» **JOB ITEM**
Go through the data and tally the lines that include "black". The reply is that number alone.

» **MATERIAL SHOWN**
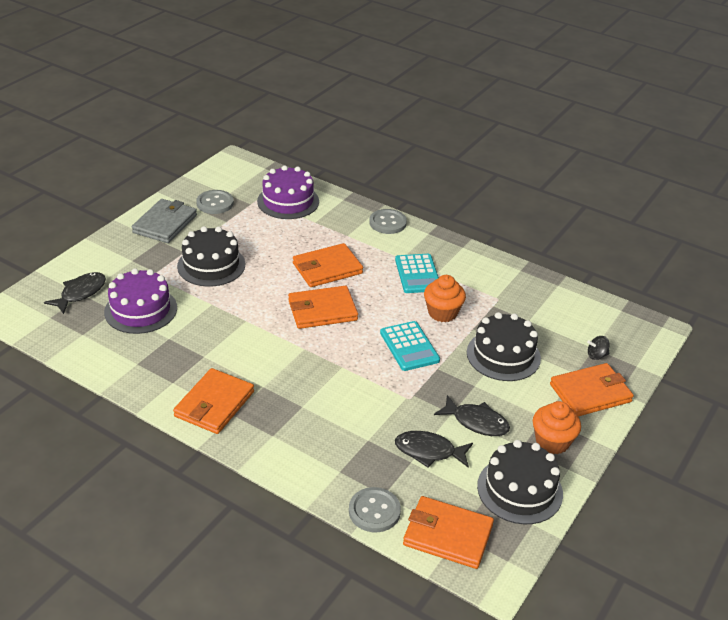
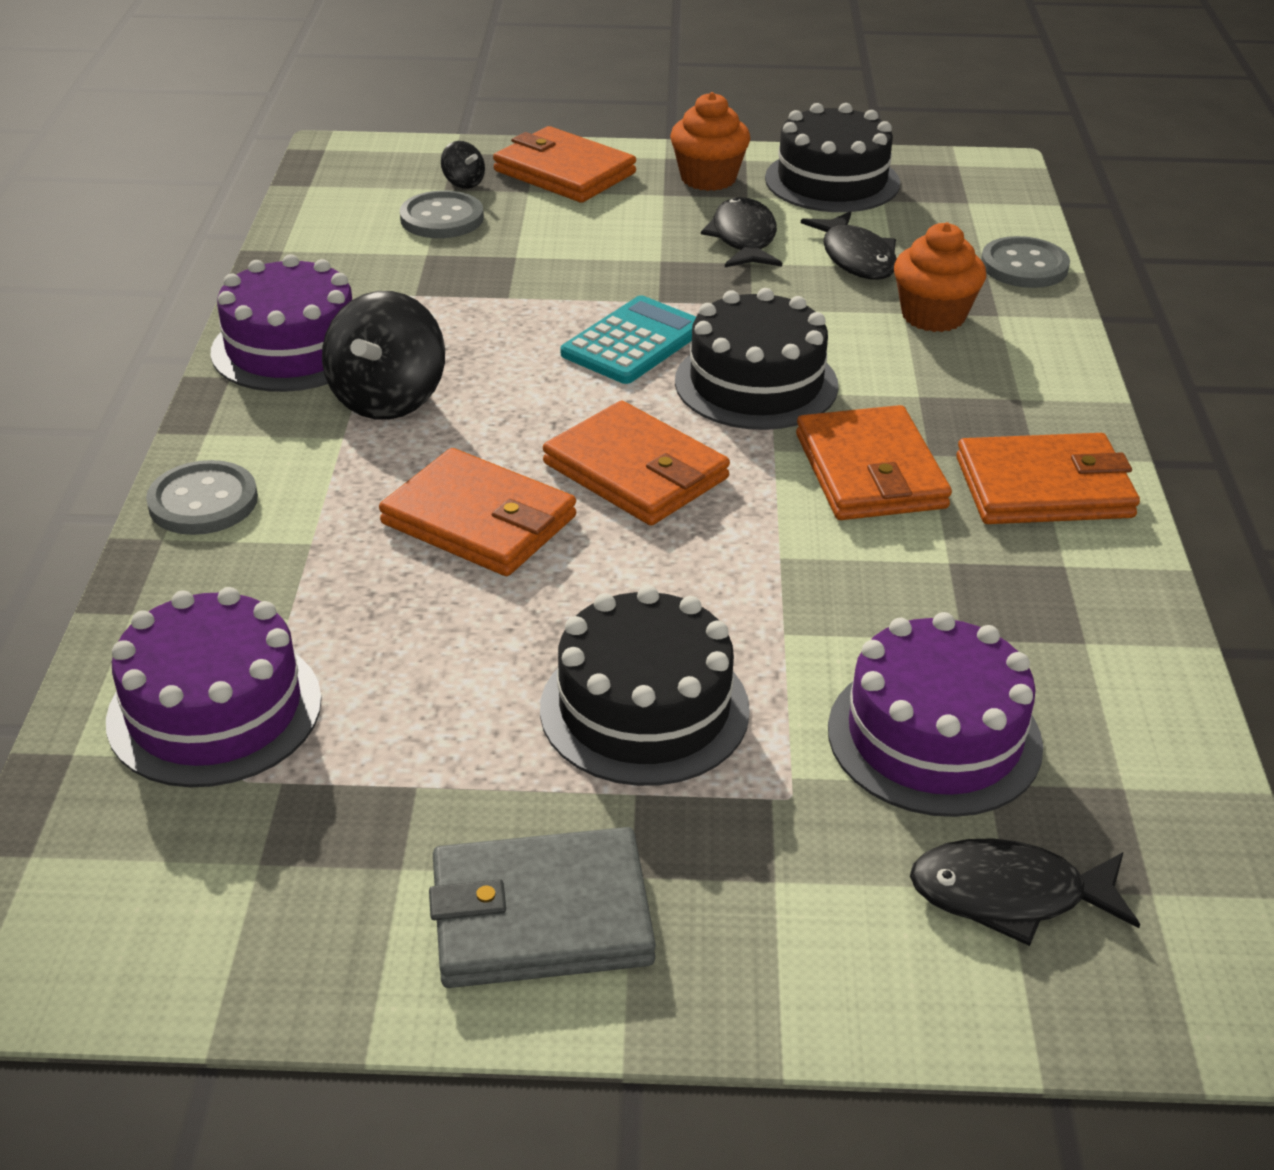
camera: 120 degrees left, 0 degrees up
(215, 203) = (337, 862): grey button -> grey button (442, 218)
(417, 274) = (388, 399): turquoise calculator -> black spinning top
(442, 313) = (494, 337): orange cupcake -> orange cupcake (933, 316)
(447, 535) = (981, 208): orange wallet -> orange wallet (870, 471)
(472, 264) = (292, 348): none -> purple cake
(503, 355) = (553, 254): black cake -> black cake (756, 383)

» **RESULT OF THE EXERCISE**
2